Pictures do not belong in the copy, so please give every entry below again exactly.

DATA FOR ANALYSIS ::
------------------------------------------------------------

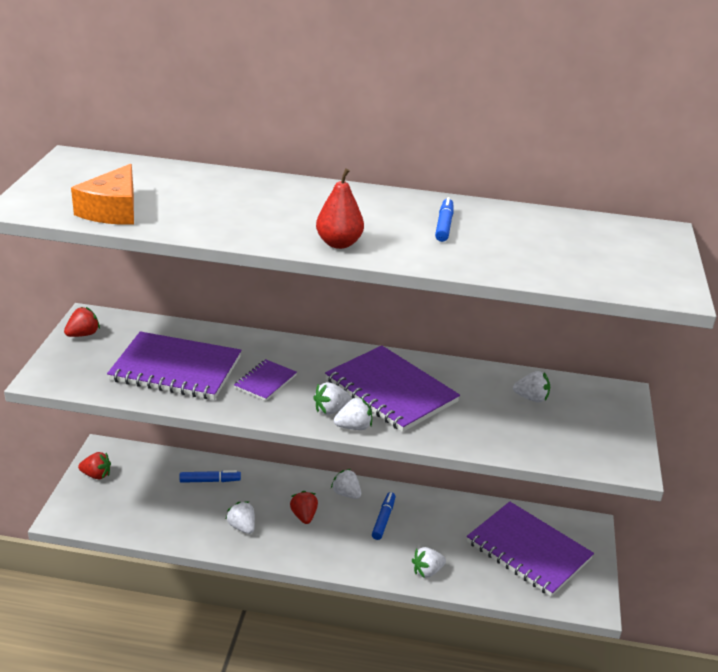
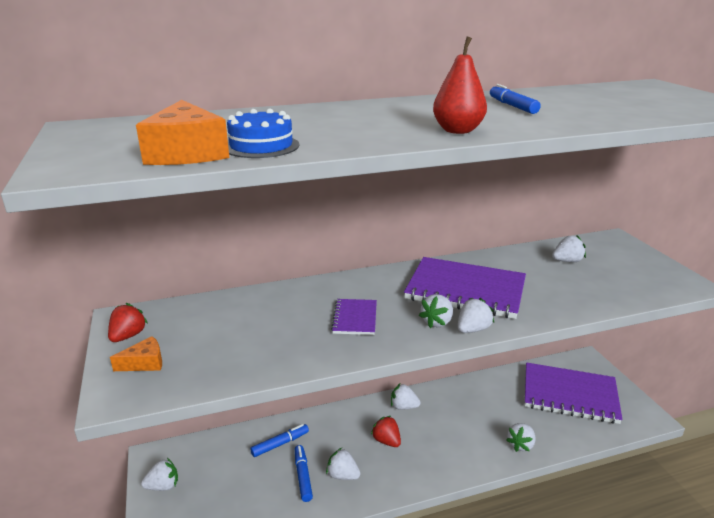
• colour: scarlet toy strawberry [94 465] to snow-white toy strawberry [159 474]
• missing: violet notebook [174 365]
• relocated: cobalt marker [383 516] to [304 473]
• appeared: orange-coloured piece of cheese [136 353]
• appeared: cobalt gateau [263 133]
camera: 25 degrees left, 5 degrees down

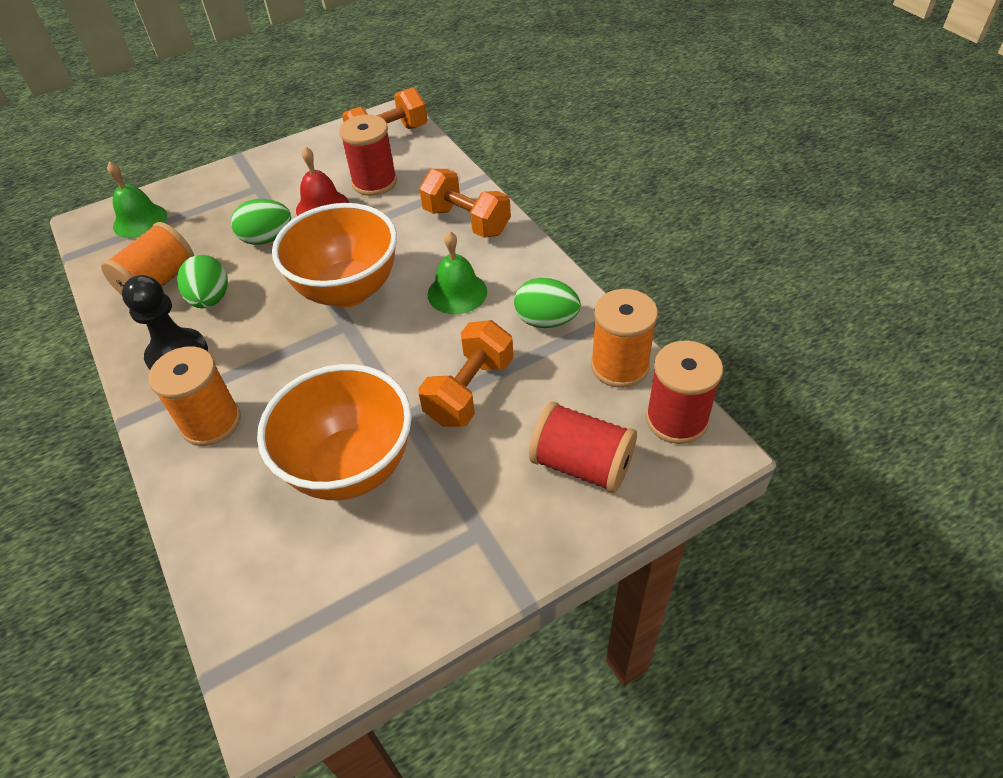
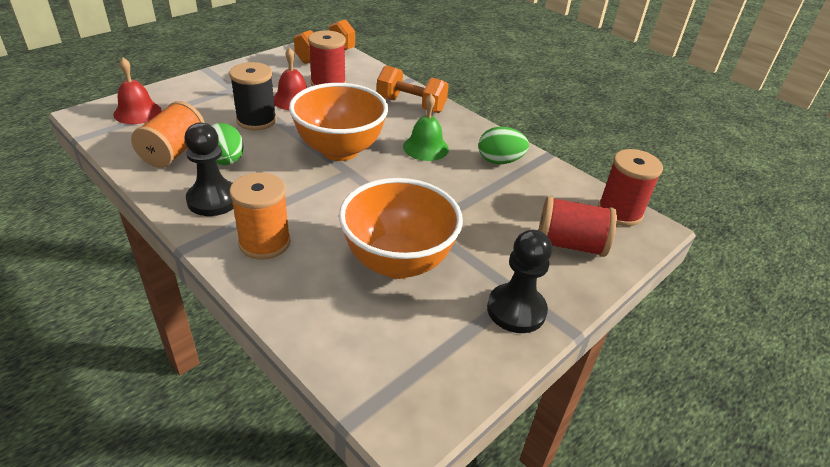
• colour: emerald bell [137 199] to scarlet bell [137 91]
• exchanged: emerald toy egg [261 222] to ebony spool [253 96]
• missing: orange-coloured dumbbell [465 373]
• missing: orange-coloured spool [624 338]
• appeared: ebony game pawn [519 281]
camera: 20 degrees left, 10 degrees down

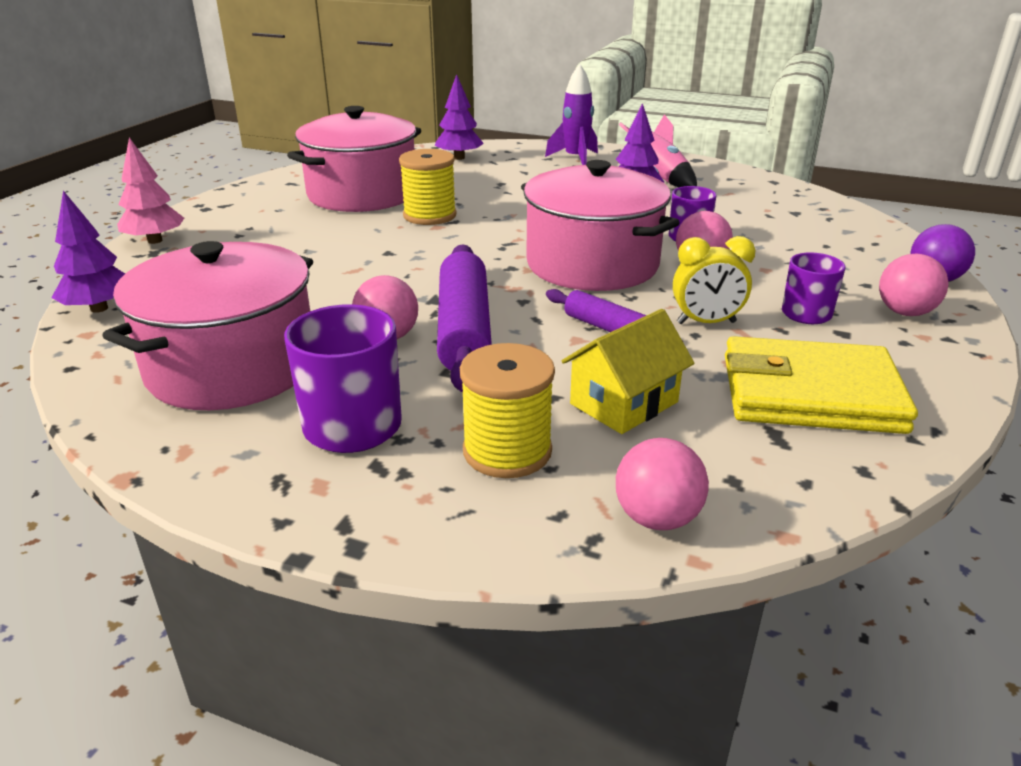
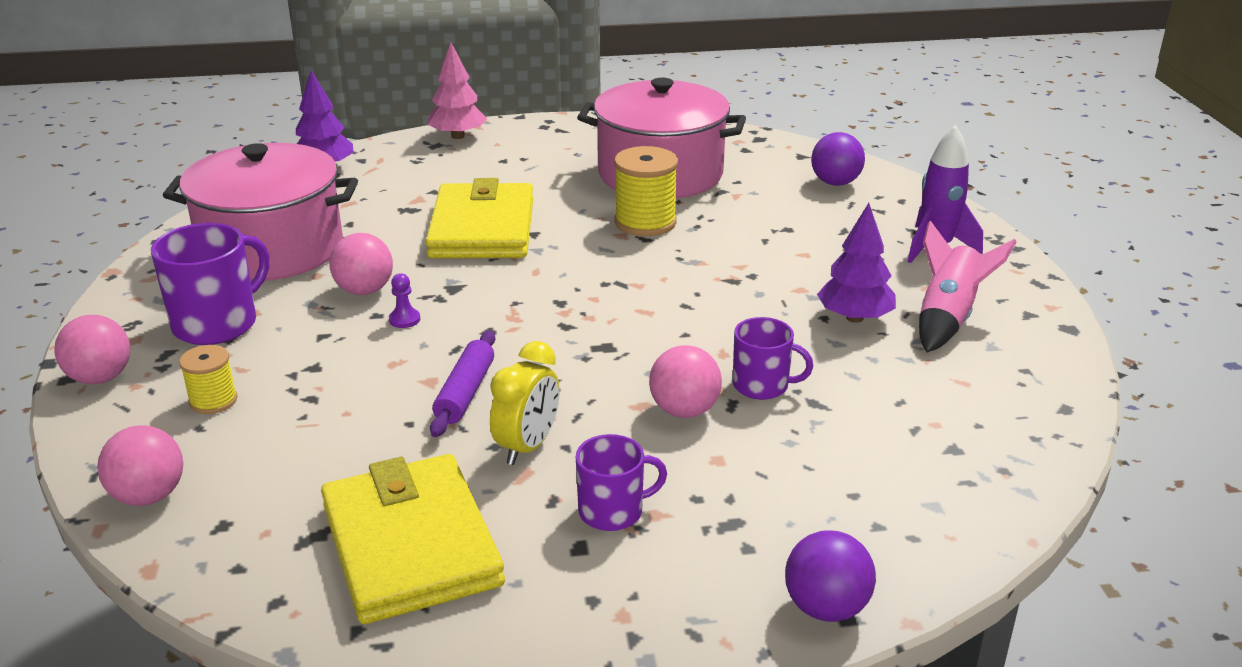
• exchanged: violet tree [459 117] to violet ball [838 159]
• exchanged: violet dough roller [464 318] to violet game pawn [404 300]
• size: yellow spool [507 410] = [208 379] x0.59
• missing: rosy pot [600 225]
• missing: yellow toy house [628 371]
• spun: yellow clock [714 280] = [525 403] 120 degrees counterclockwise
• relocated: rosy ball [914 285] to [92 349]
• appeared: yellow billfold [479 218]
camera: 60 degrees right, 0 degrees up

------------------------------------------------------------

EXERCISE ANSWER ::
• colour: scarlet toy strawberry [94 465] to snow-white toy strawberry [159 474]
• missing: violet notebook [174 365]
• relocated: cobalt marker [383 516] to [304 473]
• appeared: orange-coloured piece of cheese [136 353]
• appeared: cobalt gateau [263 133]
camera: 25 degrees left, 5 degrees down

• colour: emerald bell [137 199] to scarlet bell [137 91]
• exchanged: emerald toy egg [261 222] to ebony spool [253 96]
• missing: orange-coloured dumbbell [465 373]
• missing: orange-coloured spool [624 338]
• appeared: ebony game pawn [519 281]
camera: 20 degrees left, 10 degrees down

• exchanged: violet tree [459 117] to violet ball [838 159]
• exchanged: violet dough roller [464 318] to violet game pawn [404 300]
• size: yellow spool [507 410] = [208 379] x0.59
• missing: rosy pot [600 225]
• missing: yellow toy house [628 371]
• spun: yellow clock [714 280] = [525 403] 120 degrees counterclockwise
• relocated: rosy ball [914 285] to [92 349]
• appeared: yellow billfold [479 218]
camera: 60 degrees right, 0 degrees up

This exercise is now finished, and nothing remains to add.